··· SUPPLIED DATA

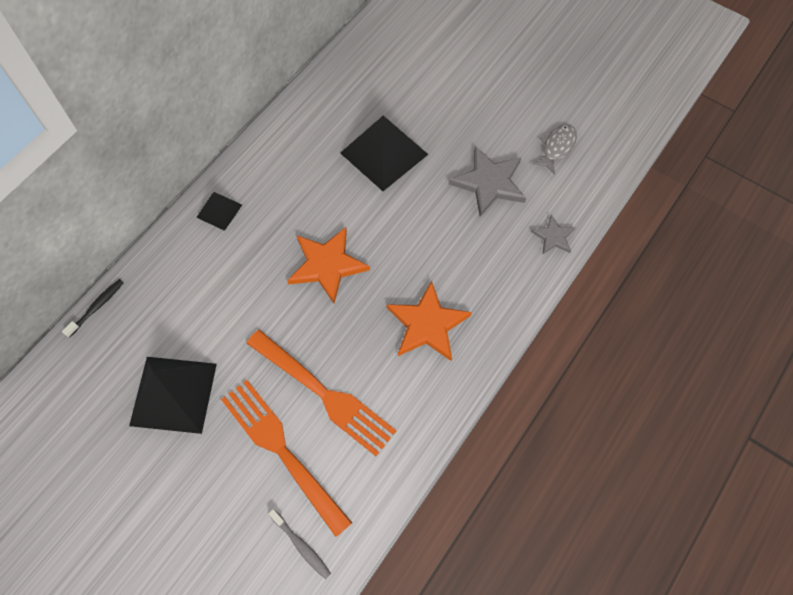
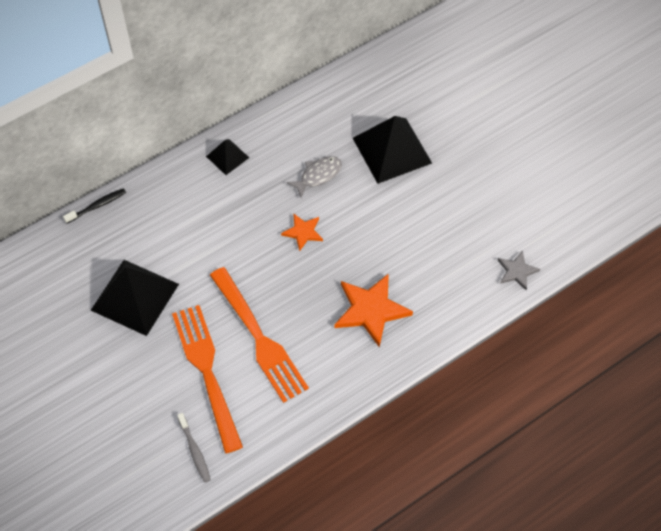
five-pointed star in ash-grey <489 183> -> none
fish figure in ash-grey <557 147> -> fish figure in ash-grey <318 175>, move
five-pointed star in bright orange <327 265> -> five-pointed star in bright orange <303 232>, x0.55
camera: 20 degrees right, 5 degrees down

······
··· SUPPLIED DATA

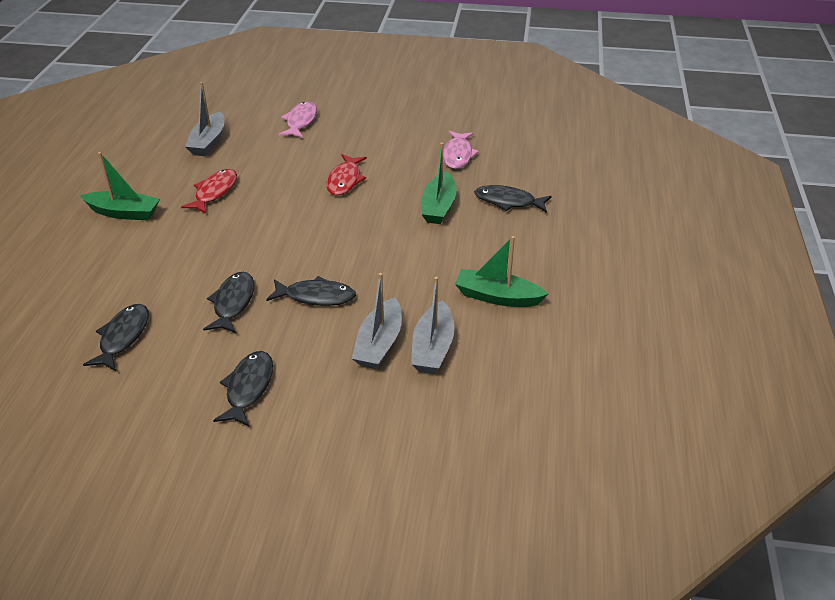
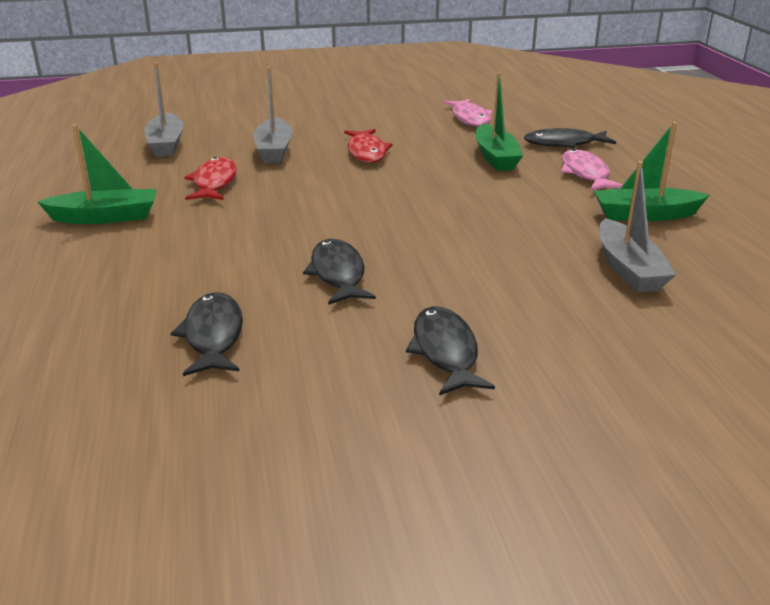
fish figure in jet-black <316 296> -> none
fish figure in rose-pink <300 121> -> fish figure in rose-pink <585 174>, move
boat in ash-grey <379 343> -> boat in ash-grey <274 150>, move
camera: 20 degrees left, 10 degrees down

······

▶ **INSTRUCTIONS FOR THE TASK**
Taking the listing above as the source, transcribe only the lines starting at the line with "boat in ash-grey <379" and going through the line with "camera: 20 degrees left, 10 degrees down", unaltered and with both ends included.

▶ **REPLY**
boat in ash-grey <379 343> -> boat in ash-grey <274 150>, move
camera: 20 degrees left, 10 degrees down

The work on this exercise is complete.